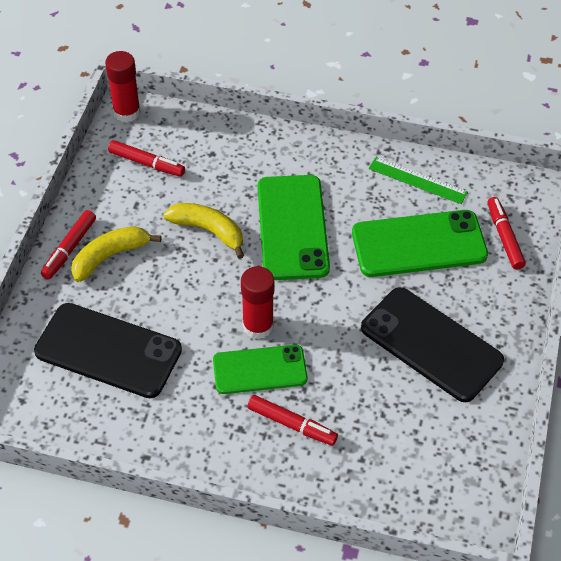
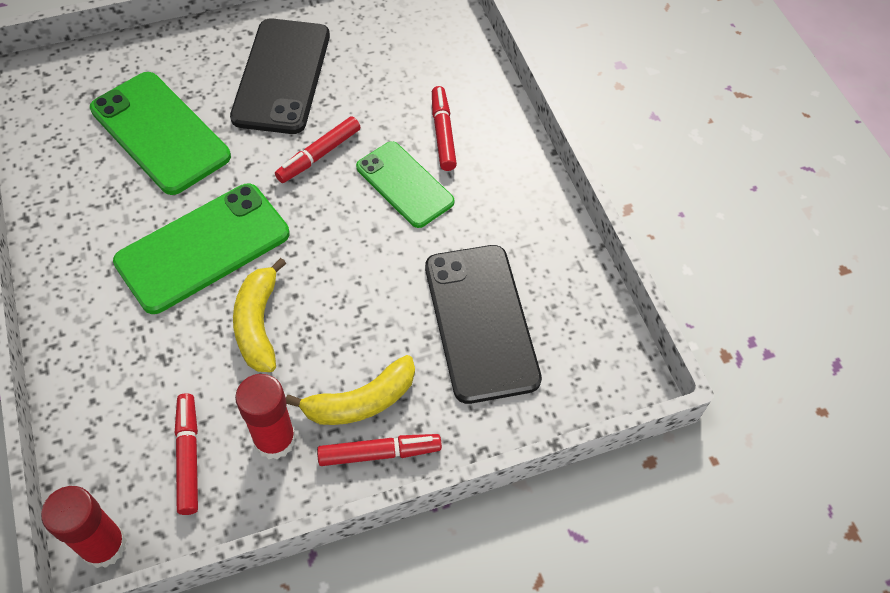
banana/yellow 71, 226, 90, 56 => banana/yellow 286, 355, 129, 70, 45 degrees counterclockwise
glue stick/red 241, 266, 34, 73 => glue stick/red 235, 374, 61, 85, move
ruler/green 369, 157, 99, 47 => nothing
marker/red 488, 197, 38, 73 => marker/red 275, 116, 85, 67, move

_Description of the task_:
State the number of lines in this listing that contain the string "move", and add nothing else.

_Worked solution_:
2